Work task:
The lines from the start of the data up to and including the one with "pink pan: 2 -> 4" should be returned exactly, and nothing else.

(Records shown begins)

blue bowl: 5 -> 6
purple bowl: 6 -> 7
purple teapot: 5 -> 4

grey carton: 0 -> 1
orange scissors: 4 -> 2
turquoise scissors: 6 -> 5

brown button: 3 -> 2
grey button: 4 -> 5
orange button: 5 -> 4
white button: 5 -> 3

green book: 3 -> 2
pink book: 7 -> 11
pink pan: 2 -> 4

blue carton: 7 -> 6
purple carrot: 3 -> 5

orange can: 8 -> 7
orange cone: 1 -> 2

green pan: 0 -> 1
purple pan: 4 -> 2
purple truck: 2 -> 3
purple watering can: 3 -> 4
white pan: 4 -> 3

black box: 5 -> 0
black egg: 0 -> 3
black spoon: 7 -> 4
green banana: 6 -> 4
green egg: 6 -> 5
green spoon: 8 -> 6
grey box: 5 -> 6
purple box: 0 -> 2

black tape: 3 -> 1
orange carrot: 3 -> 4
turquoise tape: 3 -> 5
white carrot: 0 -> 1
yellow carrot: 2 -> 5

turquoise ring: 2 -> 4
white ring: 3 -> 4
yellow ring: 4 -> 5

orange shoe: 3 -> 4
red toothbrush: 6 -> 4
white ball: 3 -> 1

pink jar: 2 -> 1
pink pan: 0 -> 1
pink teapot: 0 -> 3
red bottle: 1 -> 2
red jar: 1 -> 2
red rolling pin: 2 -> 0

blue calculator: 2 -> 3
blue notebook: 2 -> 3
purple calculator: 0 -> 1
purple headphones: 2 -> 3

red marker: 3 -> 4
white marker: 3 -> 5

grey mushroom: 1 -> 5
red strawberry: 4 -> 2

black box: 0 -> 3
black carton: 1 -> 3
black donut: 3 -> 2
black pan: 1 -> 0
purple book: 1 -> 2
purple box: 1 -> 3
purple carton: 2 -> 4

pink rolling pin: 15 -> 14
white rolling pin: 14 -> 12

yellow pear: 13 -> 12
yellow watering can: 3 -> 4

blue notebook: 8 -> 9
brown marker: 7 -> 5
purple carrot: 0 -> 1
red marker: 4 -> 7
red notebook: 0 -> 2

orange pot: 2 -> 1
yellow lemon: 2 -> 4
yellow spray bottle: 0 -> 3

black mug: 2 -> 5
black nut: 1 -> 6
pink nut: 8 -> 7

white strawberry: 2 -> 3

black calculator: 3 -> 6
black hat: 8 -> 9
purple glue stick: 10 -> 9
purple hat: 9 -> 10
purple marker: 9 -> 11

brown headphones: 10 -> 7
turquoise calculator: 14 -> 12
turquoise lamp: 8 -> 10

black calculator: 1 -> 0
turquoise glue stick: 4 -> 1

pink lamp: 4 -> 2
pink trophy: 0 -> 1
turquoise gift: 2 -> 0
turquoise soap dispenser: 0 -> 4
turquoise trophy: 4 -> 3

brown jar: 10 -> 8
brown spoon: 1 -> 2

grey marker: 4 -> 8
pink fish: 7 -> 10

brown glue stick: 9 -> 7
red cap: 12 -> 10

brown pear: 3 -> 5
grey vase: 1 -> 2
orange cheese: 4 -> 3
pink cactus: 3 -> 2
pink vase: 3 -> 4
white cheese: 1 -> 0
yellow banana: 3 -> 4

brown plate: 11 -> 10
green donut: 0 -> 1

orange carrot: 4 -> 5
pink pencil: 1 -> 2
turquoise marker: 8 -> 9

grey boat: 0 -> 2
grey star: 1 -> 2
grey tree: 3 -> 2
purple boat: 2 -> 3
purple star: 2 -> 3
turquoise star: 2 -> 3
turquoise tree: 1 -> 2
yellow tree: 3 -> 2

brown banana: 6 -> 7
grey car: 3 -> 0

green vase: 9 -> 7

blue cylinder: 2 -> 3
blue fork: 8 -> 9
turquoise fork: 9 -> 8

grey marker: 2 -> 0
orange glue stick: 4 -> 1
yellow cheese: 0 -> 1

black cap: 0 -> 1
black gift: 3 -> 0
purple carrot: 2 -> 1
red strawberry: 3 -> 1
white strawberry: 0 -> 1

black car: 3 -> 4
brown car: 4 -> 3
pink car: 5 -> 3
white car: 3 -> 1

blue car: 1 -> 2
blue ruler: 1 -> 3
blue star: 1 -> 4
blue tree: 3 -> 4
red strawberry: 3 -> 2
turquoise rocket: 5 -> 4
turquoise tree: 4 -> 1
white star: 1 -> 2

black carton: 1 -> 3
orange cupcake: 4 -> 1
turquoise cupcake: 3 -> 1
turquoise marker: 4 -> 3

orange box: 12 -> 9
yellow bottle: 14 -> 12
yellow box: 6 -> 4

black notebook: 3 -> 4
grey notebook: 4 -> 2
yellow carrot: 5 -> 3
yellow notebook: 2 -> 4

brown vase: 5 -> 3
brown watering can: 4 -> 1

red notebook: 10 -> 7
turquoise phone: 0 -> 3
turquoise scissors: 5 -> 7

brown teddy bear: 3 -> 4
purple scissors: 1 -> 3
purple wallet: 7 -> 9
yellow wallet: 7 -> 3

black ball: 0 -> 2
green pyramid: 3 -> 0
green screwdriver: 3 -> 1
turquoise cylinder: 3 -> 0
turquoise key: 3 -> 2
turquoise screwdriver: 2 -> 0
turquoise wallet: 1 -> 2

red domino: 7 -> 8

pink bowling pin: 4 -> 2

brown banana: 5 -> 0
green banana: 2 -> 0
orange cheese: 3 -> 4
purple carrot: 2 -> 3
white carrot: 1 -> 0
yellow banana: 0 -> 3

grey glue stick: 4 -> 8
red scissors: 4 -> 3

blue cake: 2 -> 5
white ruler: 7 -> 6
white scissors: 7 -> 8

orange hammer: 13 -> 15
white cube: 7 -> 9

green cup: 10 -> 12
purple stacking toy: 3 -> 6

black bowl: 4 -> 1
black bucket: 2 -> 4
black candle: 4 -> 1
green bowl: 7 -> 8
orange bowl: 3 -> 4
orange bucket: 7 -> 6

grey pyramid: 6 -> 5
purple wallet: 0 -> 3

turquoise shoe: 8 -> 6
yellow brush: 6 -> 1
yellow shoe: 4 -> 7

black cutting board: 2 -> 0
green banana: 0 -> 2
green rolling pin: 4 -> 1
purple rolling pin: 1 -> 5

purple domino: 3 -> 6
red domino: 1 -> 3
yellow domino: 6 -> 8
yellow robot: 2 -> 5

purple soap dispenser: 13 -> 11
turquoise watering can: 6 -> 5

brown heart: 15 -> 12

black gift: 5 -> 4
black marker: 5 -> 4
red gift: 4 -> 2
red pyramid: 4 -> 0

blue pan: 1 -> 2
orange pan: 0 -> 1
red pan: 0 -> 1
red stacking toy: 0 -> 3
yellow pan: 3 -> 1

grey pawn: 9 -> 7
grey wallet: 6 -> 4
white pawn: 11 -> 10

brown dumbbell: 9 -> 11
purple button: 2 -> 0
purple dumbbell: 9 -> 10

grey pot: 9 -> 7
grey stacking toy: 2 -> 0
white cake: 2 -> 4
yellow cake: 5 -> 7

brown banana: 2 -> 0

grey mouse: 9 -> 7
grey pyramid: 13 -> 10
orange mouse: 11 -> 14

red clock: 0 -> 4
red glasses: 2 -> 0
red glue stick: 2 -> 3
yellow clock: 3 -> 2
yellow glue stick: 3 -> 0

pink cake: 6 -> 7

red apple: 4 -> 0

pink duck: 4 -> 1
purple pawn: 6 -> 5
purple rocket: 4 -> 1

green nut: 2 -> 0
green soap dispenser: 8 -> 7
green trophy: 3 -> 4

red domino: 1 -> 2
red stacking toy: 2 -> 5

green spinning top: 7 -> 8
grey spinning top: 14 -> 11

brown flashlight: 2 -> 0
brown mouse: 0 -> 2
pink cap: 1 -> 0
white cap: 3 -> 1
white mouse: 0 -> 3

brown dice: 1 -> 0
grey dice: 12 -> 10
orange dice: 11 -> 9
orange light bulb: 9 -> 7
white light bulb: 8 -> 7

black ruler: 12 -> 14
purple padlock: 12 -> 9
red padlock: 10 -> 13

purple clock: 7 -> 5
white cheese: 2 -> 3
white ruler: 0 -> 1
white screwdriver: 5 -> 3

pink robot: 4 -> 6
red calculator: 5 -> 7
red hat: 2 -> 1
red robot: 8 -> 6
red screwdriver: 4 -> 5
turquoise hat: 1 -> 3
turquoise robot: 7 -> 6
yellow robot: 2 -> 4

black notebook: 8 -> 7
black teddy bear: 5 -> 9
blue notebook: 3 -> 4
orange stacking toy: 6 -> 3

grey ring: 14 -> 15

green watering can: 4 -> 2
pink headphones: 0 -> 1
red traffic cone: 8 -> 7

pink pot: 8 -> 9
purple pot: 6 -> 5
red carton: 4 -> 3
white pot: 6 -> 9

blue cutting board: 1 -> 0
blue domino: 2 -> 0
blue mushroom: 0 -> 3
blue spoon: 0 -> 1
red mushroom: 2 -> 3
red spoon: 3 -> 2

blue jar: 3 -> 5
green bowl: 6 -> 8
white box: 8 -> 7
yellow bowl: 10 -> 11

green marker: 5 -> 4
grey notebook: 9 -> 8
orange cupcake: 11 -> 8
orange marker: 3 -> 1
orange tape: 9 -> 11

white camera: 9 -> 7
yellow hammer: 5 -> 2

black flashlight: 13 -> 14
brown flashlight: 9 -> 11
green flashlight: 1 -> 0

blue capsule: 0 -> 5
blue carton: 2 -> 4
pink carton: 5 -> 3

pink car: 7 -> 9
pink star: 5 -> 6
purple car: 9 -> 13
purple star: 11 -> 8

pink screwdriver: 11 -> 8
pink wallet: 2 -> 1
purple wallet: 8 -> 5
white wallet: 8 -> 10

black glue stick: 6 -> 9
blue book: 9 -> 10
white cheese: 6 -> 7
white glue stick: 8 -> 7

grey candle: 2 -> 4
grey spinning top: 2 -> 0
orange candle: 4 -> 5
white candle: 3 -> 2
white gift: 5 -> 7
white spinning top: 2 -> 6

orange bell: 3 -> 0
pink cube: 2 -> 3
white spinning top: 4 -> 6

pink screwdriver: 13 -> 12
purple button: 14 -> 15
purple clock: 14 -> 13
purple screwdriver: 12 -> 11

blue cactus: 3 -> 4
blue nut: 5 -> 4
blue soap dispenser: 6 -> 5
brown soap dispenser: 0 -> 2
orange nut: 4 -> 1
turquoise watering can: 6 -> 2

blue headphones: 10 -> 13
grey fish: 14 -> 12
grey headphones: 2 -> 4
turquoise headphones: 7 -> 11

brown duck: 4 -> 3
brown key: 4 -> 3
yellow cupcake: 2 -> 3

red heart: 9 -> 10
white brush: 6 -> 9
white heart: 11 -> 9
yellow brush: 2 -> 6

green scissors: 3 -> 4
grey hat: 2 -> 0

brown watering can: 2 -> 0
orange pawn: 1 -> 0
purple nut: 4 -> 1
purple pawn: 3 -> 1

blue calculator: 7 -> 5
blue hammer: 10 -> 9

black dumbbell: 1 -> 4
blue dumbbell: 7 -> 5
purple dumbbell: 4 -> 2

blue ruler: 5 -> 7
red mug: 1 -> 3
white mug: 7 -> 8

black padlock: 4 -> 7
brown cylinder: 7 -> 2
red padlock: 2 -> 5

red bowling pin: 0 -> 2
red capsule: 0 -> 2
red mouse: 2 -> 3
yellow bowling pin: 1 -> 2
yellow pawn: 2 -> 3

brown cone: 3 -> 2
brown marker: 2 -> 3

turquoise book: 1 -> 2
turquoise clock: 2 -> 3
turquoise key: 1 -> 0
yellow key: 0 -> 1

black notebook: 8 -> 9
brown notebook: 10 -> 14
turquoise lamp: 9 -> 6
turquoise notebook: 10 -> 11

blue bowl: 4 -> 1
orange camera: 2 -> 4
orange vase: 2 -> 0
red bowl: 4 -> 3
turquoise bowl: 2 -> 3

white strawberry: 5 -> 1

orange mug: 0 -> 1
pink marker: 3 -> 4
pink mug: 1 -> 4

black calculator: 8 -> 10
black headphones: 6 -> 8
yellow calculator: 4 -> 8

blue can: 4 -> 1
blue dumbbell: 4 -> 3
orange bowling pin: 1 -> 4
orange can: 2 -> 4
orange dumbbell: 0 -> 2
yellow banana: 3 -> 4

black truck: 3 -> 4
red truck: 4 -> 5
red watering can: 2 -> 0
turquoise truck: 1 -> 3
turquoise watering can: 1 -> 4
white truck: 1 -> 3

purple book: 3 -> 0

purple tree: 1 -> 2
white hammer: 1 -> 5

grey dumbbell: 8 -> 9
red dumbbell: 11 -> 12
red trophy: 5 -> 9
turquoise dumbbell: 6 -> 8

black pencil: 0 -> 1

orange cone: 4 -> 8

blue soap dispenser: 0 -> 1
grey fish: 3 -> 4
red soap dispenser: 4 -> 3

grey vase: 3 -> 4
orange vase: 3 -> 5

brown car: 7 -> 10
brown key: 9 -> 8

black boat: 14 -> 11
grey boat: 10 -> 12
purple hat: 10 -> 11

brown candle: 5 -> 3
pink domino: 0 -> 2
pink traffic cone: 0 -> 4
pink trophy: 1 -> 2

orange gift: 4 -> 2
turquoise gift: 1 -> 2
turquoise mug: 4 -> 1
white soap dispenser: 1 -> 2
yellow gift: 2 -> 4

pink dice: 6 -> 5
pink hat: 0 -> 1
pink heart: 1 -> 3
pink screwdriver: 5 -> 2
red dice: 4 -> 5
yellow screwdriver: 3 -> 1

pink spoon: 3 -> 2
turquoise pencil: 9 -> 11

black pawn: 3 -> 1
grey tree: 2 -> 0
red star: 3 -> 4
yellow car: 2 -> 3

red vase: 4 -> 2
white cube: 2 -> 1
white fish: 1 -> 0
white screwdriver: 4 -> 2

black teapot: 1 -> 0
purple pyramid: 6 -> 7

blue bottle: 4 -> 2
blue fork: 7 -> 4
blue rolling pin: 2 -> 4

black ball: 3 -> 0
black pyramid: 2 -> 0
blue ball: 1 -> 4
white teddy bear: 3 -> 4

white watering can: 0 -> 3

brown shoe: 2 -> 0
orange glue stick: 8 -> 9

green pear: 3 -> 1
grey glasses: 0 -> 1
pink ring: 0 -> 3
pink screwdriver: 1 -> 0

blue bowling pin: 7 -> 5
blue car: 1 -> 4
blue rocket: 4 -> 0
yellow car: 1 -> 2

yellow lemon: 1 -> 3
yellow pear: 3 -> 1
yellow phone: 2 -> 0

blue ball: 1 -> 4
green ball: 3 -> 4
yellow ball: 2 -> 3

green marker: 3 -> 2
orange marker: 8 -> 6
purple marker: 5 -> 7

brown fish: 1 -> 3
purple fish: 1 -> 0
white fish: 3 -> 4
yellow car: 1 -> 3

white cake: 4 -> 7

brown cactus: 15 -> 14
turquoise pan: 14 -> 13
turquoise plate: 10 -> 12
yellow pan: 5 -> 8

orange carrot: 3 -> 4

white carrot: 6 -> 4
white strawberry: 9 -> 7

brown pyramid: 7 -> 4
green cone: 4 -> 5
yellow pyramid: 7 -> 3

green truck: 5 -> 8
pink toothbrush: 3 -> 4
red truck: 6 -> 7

(Records shown ends)

Exercise result:
blue bowl: 5 -> 6
purple bowl: 6 -> 7
purple teapot: 5 -> 4

grey carton: 0 -> 1
orange scissors: 4 -> 2
turquoise scissors: 6 -> 5

brown button: 3 -> 2
grey button: 4 -> 5
orange button: 5 -> 4
white button: 5 -> 3

green book: 3 -> 2
pink book: 7 -> 11
pink pan: 2 -> 4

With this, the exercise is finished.